Records excerpted from a collection:
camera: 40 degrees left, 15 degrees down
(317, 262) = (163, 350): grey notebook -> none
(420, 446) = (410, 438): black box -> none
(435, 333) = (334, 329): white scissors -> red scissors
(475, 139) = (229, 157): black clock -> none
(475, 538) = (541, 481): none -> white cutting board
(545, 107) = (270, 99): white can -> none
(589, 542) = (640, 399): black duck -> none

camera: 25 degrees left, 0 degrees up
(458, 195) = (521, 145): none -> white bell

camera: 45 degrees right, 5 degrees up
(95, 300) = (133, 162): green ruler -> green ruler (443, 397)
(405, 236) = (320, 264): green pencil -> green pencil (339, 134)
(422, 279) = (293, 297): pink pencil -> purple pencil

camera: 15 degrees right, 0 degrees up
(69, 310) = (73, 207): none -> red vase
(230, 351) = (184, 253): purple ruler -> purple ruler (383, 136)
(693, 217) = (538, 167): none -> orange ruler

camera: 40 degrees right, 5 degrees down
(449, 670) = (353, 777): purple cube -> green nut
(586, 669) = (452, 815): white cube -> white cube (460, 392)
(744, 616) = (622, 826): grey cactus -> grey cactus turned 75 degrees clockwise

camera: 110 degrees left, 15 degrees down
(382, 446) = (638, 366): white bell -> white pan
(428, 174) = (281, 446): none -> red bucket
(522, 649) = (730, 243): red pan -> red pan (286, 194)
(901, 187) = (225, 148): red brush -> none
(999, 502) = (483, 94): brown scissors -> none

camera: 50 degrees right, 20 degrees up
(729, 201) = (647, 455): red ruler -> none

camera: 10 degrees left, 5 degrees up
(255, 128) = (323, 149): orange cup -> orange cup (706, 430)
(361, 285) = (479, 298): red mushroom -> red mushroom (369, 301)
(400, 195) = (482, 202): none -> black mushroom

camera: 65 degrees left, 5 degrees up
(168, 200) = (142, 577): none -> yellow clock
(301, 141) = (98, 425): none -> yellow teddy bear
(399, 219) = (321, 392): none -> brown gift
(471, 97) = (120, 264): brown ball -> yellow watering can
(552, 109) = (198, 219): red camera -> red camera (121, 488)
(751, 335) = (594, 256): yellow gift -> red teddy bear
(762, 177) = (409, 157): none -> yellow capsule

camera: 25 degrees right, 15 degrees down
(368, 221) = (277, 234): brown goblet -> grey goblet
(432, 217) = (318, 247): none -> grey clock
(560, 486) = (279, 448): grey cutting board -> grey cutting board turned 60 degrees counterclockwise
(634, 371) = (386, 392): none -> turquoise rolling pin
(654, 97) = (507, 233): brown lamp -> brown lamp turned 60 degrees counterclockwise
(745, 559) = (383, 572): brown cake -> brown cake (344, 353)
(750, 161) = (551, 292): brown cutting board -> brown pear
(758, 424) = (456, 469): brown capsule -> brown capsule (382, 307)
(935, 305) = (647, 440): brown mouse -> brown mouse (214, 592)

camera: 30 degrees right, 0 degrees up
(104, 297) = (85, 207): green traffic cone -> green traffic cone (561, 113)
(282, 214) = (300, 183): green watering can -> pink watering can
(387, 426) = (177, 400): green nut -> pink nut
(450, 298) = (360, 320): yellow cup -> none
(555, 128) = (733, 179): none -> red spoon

**WORK ITEM:** Using the entries above, give back exactly the line containing "(522, 649) = (730, 243): red", the line containing "camera: 65 degrees left, 5 degrees up", and every line between them, and nothing else.

**SOLVED PROBLEM:**
(522, 649) = (730, 243): red pan -> red pan (286, 194)
(901, 187) = (225, 148): red brush -> none
(999, 502) = (483, 94): brown scissors -> none

camera: 50 degrees right, 20 degrees up
(729, 201) = (647, 455): red ruler -> none

camera: 10 degrees left, 5 degrees up
(255, 128) = (323, 149): orange cup -> orange cup (706, 430)
(361, 285) = (479, 298): red mushroom -> red mushroom (369, 301)
(400, 195) = (482, 202): none -> black mushroom

camera: 65 degrees left, 5 degrees up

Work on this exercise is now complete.